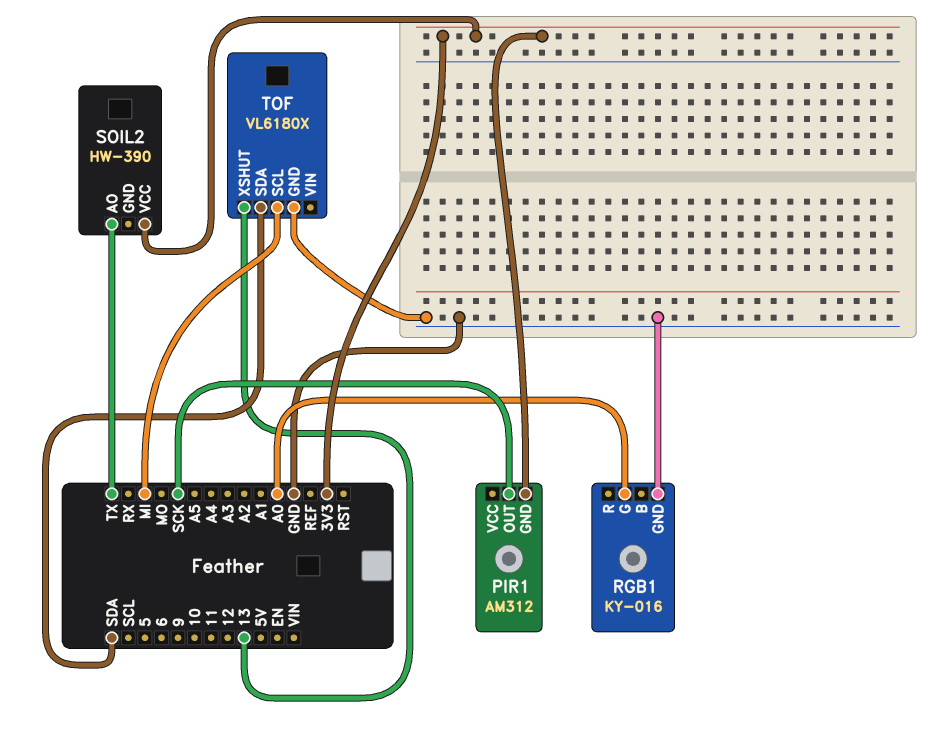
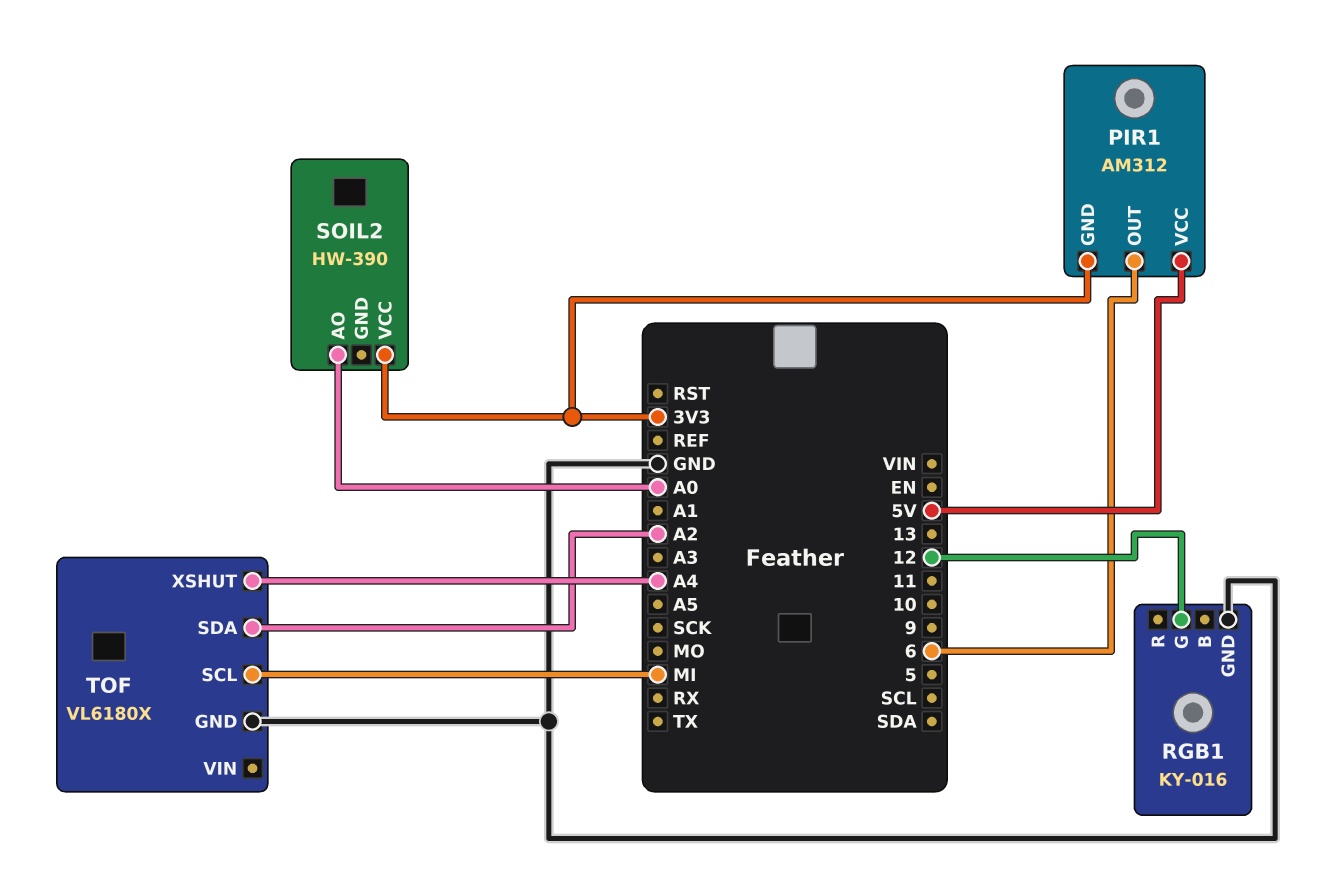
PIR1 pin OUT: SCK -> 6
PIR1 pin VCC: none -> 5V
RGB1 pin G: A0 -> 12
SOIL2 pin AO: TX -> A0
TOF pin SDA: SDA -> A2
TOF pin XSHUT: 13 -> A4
++++++++
Directions for this task - The pictures are not part of the copy. Retype everything else in the entries exactly.

Response to the exercise -
PIR1 pin OUT: SCK -> 6
PIR1 pin VCC: none -> 5V
RGB1 pin G: A0 -> 12
SOIL2 pin AO: TX -> A0
TOF pin SDA: SDA -> A2
TOF pin XSHUT: 13 -> A4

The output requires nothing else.